**Dataset records**
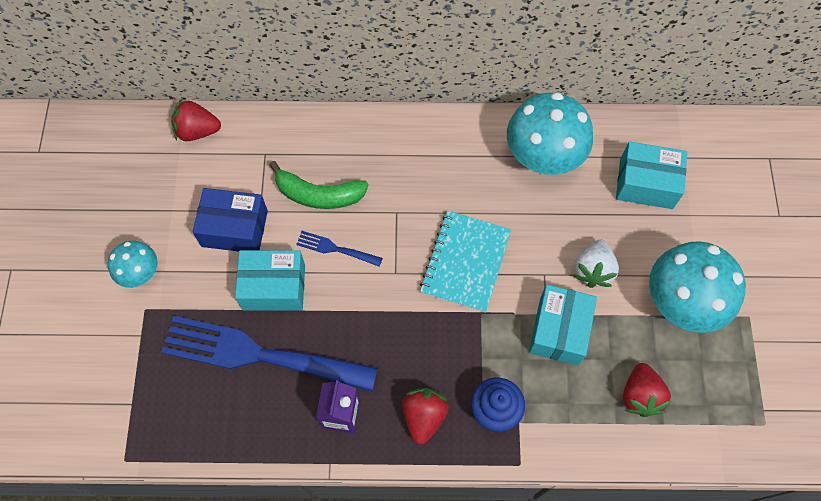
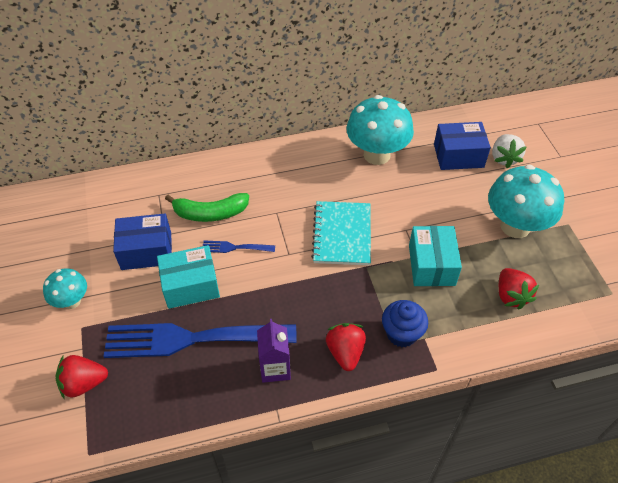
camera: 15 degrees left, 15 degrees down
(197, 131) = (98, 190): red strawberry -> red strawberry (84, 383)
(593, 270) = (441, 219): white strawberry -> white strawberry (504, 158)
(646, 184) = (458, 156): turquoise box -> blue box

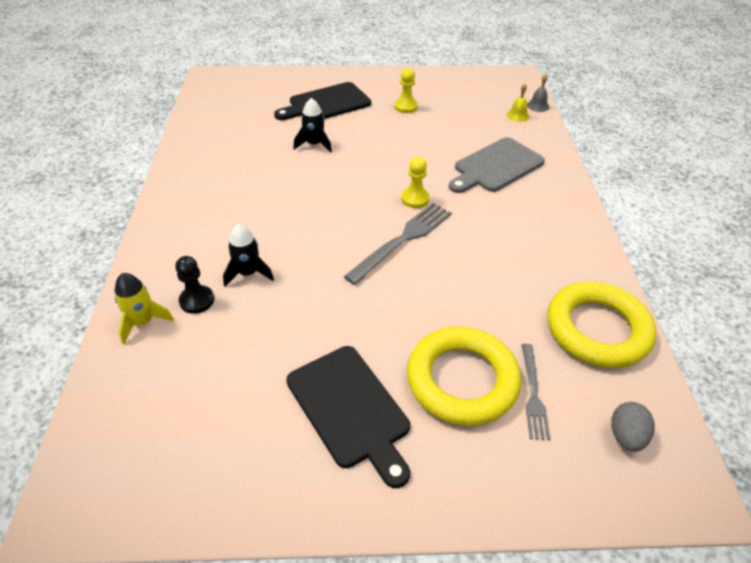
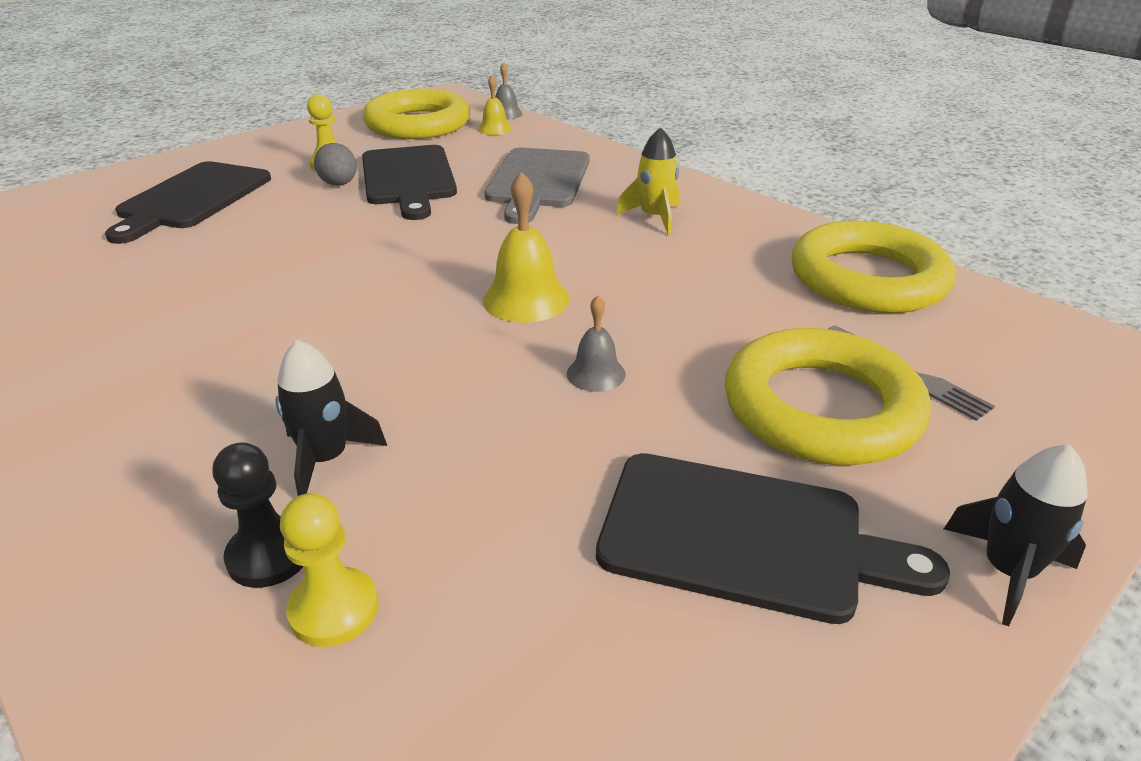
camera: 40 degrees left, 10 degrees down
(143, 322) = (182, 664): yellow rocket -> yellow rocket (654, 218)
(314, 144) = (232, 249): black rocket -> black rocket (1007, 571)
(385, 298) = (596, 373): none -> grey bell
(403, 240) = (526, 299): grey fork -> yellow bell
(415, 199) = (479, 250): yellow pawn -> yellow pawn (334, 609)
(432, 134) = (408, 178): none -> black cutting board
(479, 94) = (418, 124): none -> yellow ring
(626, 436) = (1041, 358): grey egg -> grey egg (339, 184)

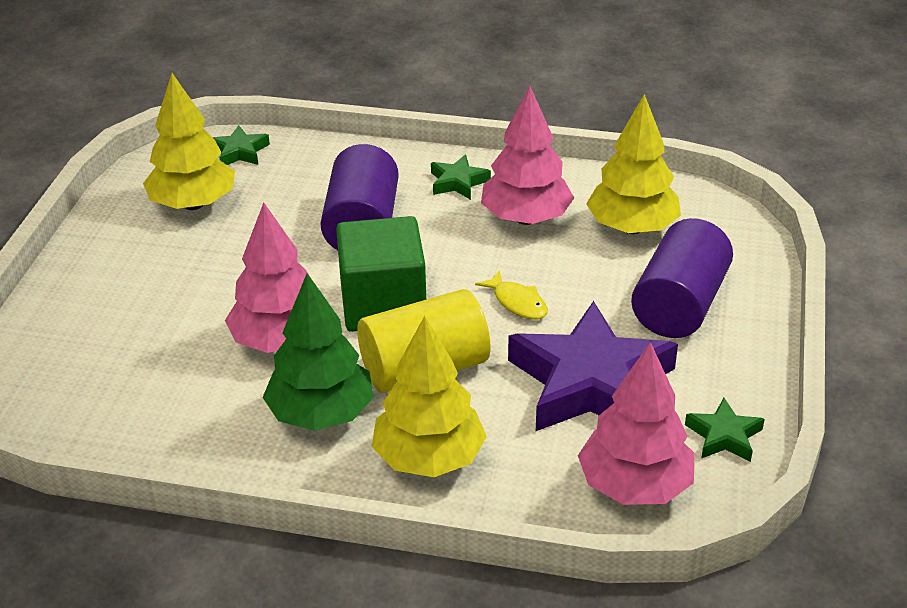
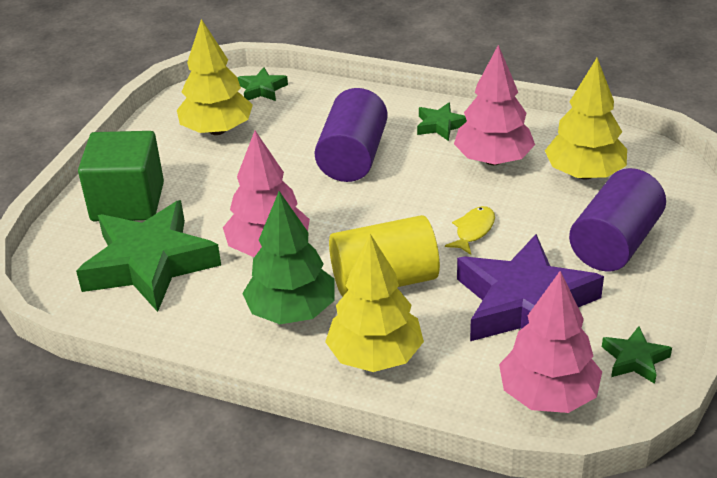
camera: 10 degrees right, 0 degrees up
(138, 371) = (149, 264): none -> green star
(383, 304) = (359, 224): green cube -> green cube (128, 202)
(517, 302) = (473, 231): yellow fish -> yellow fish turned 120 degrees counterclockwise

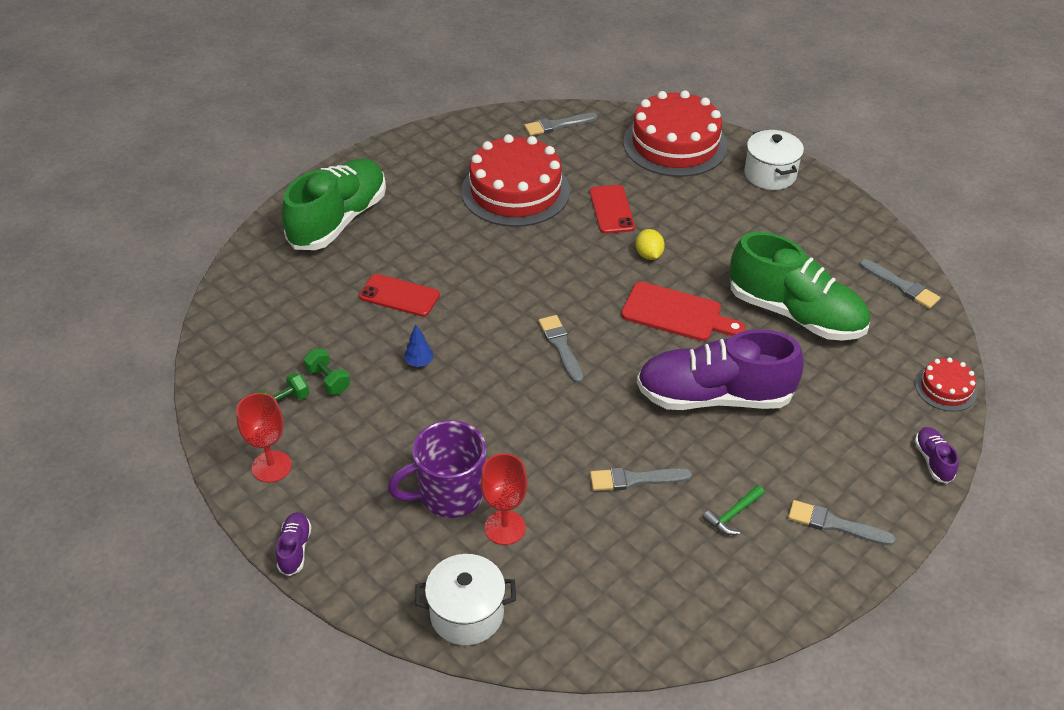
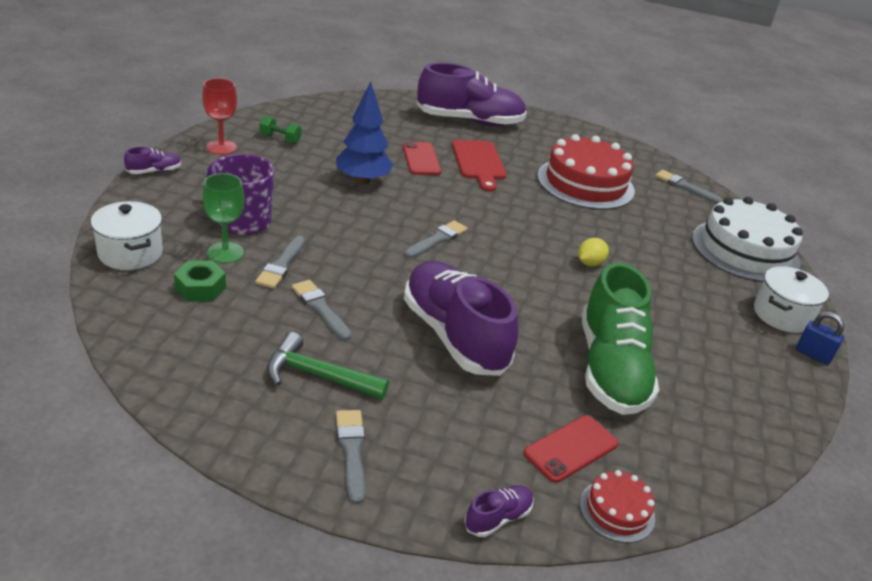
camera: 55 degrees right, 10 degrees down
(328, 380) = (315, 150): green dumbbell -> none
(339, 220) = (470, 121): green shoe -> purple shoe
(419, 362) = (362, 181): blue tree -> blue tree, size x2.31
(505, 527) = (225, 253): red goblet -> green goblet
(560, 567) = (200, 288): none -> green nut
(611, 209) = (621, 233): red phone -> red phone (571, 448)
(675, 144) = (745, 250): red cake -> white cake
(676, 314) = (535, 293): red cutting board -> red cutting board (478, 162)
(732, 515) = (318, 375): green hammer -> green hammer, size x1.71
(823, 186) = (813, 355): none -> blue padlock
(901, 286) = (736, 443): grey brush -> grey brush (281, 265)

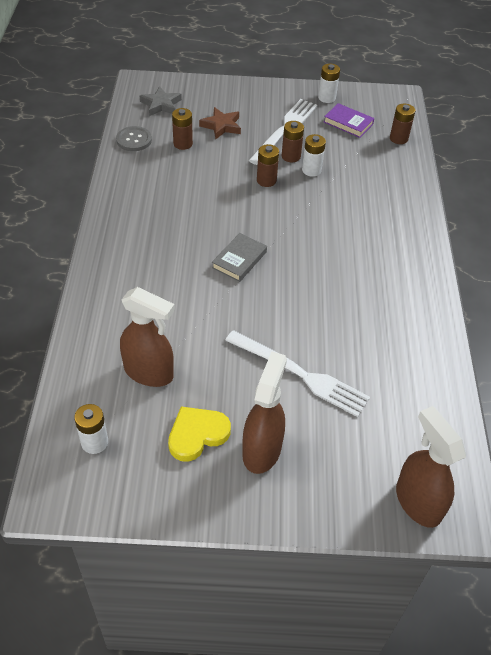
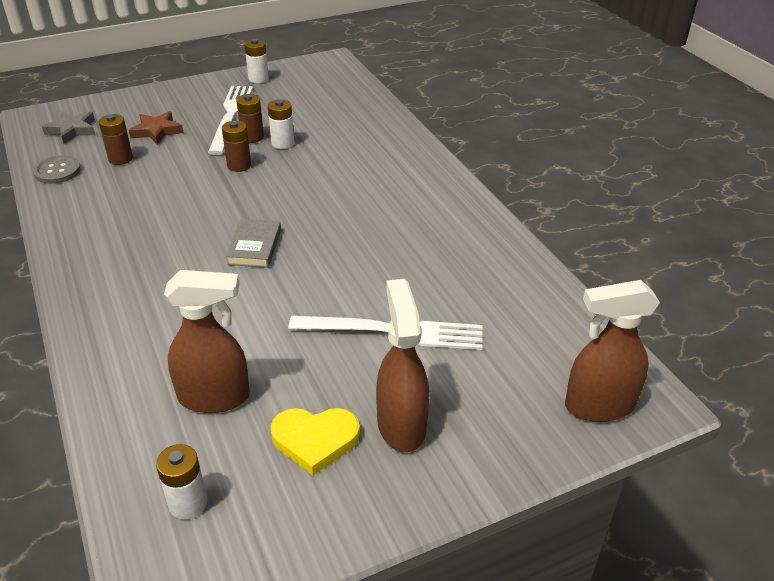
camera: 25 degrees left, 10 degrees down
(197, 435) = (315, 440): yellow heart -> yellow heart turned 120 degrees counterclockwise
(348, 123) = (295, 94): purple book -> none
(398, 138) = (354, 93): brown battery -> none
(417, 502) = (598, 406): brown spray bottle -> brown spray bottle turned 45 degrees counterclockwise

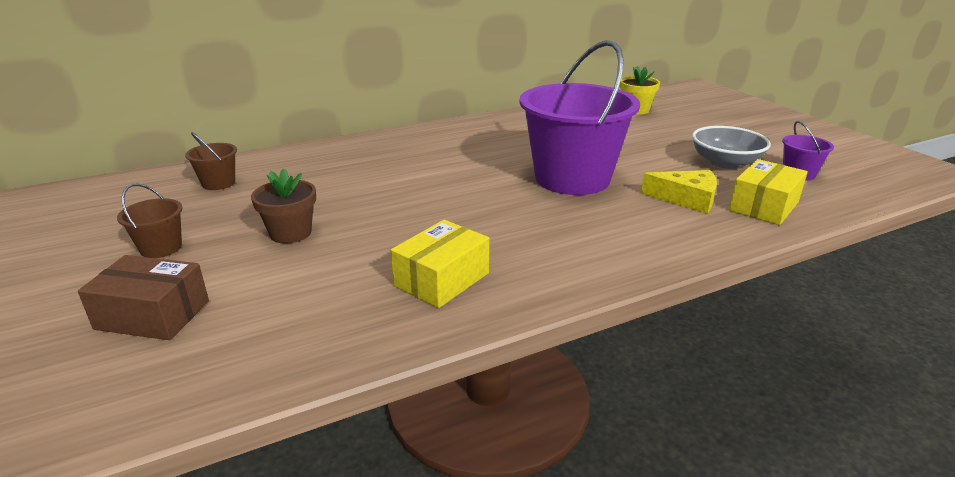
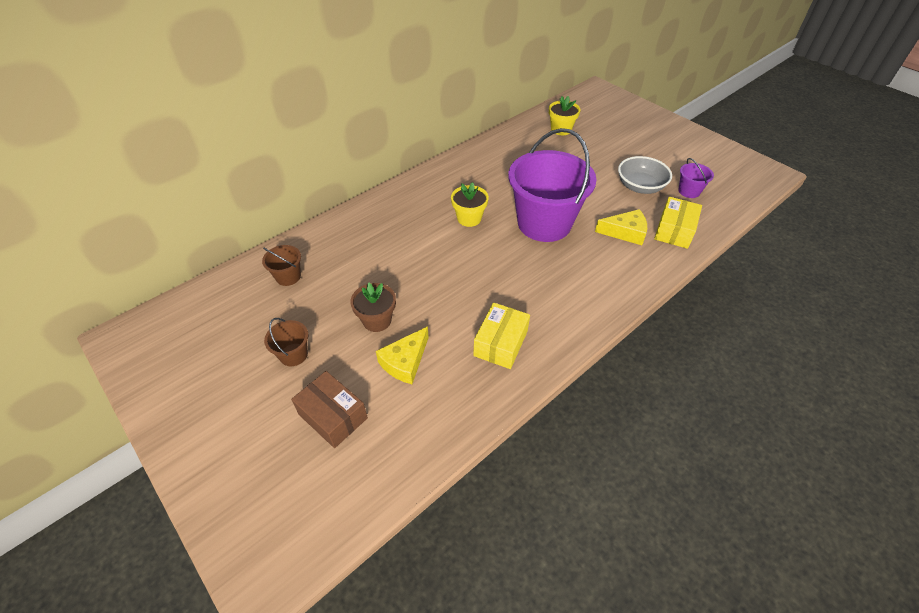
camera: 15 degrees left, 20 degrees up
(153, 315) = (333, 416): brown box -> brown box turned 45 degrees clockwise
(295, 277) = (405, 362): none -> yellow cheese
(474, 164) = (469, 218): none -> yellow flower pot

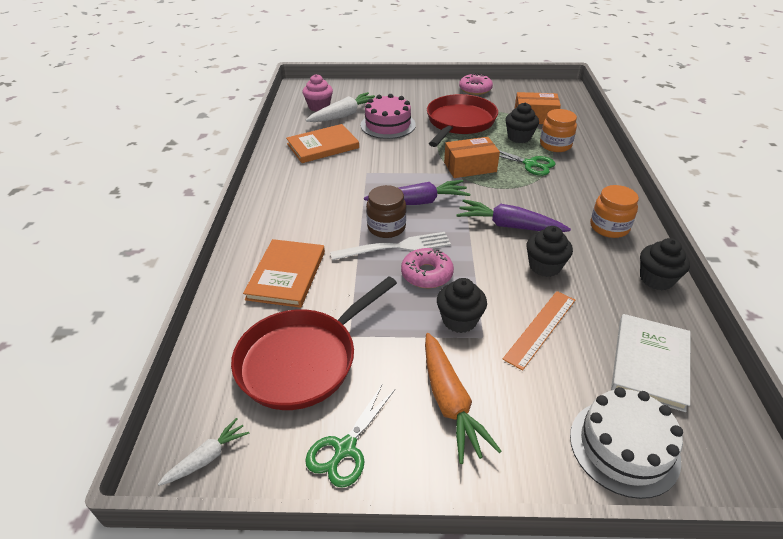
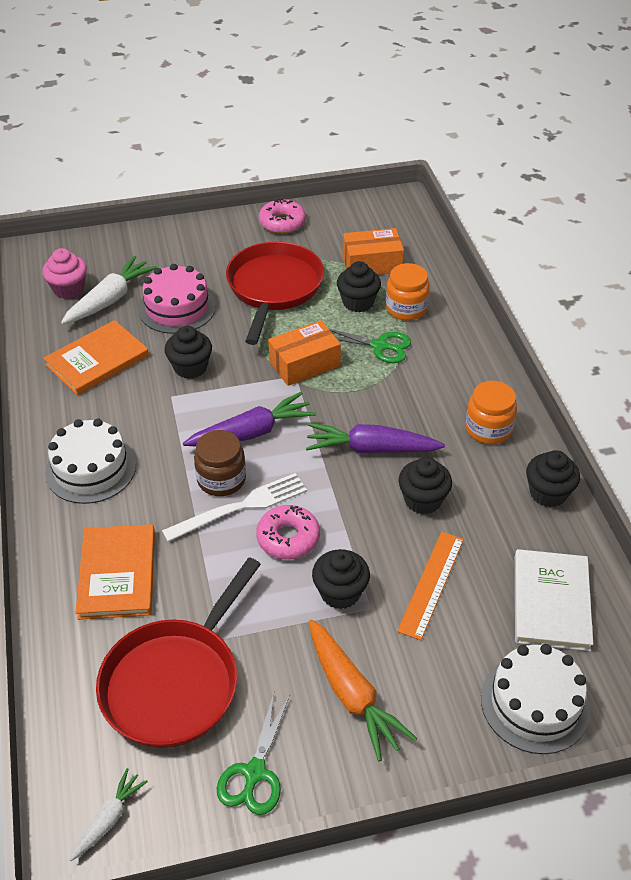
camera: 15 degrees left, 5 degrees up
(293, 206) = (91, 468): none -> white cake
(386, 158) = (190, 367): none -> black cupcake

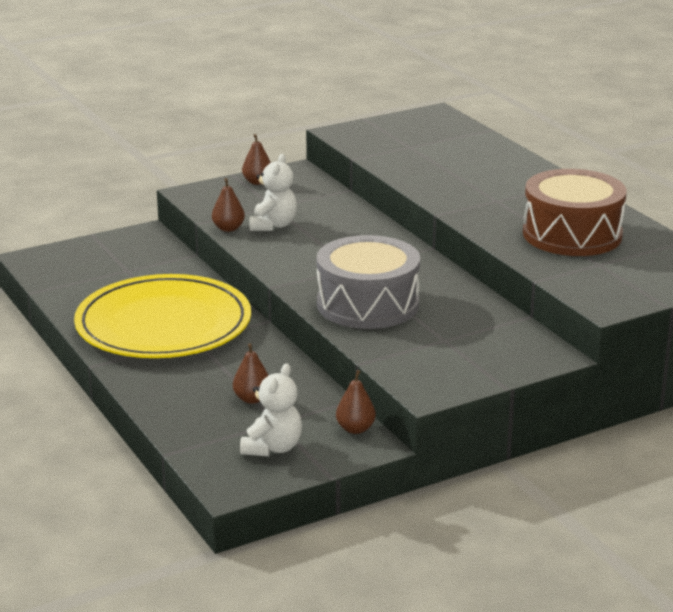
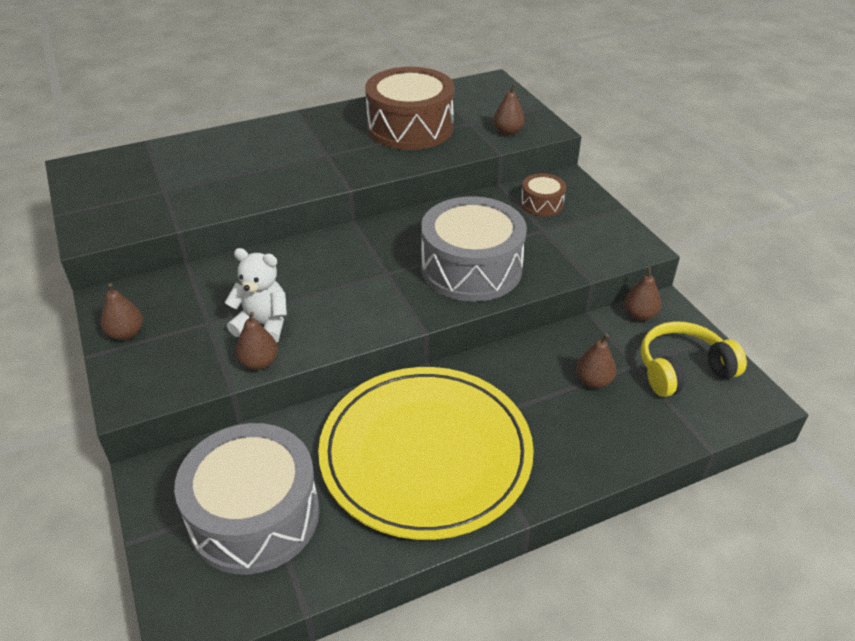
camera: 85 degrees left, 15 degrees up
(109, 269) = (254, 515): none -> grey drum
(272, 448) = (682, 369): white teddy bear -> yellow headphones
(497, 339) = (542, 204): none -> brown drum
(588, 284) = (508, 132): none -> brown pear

**Description of the task**
Set down every line of the entries above again, exactly as written, but not the pictures.

**Response to the exercise**
camera: 15 degrees left, 15 degrees down
(197, 131) = (98, 190): red strawberry -> red strawberry (84, 383)
(593, 270) = (441, 219): white strawberry -> white strawberry (504, 158)
(646, 184) = (458, 156): turquoise box -> blue box

camera: 40 degrees left, 10 degrees down
(143, 322) = (182, 664): yellow rocket -> yellow rocket (654, 218)
(314, 144) = (232, 249): black rocket -> black rocket (1007, 571)
(385, 298) = (596, 373): none -> grey bell
(403, 240) = (526, 299): grey fork -> yellow bell
(415, 199) = (479, 250): yellow pawn -> yellow pawn (334, 609)
(432, 134) = (408, 178): none -> black cutting board
(479, 94) = (418, 124): none -> yellow ring
(626, 436) = (1041, 358): grey egg -> grey egg (339, 184)

camera: 10 degrees right, 0 degrees up
(138, 371) = (149, 264): none -> green star
(383, 304) = (359, 224): green cube -> green cube (128, 202)
(517, 302) = (473, 231): yellow fish -> yellow fish turned 120 degrees counterclockwise

camera: 55 degrees right, 10 degrees down
(328, 380) = (315, 150): green dumbbell -> none
(339, 220) = (470, 121): green shoe -> purple shoe
(419, 362) = (362, 181): blue tree -> blue tree, size x2.31
(505, 527) = (225, 253): red goblet -> green goblet
(560, 567) = (200, 288): none -> green nut
(611, 209) = (621, 233): red phone -> red phone (571, 448)
(675, 144) = (745, 250): red cake -> white cake
(676, 314) = (535, 293): red cutting board -> red cutting board (478, 162)
(732, 515) = (318, 375): green hammer -> green hammer, size x1.71
(823, 186) = (813, 355): none -> blue padlock
(901, 286) = (736, 443): grey brush -> grey brush (281, 265)

camera: 25 degrees left, 10 degrees down
(197, 435) = (315, 440): yellow heart -> yellow heart turned 120 degrees counterclockwise
(348, 123) = (295, 94): purple book -> none
(398, 138) = (354, 93): brown battery -> none
(417, 502) = (598, 406): brown spray bottle -> brown spray bottle turned 45 degrees counterclockwise

camera: 15 degrees left, 20 degrees up
(153, 315) = (333, 416): brown box -> brown box turned 45 degrees clockwise
(295, 277) = (405, 362): none -> yellow cheese
(474, 164) = (469, 218): none -> yellow flower pot

camera: 15 degrees left, 5 degrees up
(293, 206) = (91, 468): none -> white cake
(386, 158) = (190, 367): none -> black cupcake

camera: 85 degrees left, 15 degrees up
(109, 269) = (254, 515): none -> grey drum
(272, 448) = (682, 369): white teddy bear -> yellow headphones
(497, 339) = (542, 204): none -> brown drum
(588, 284) = (508, 132): none -> brown pear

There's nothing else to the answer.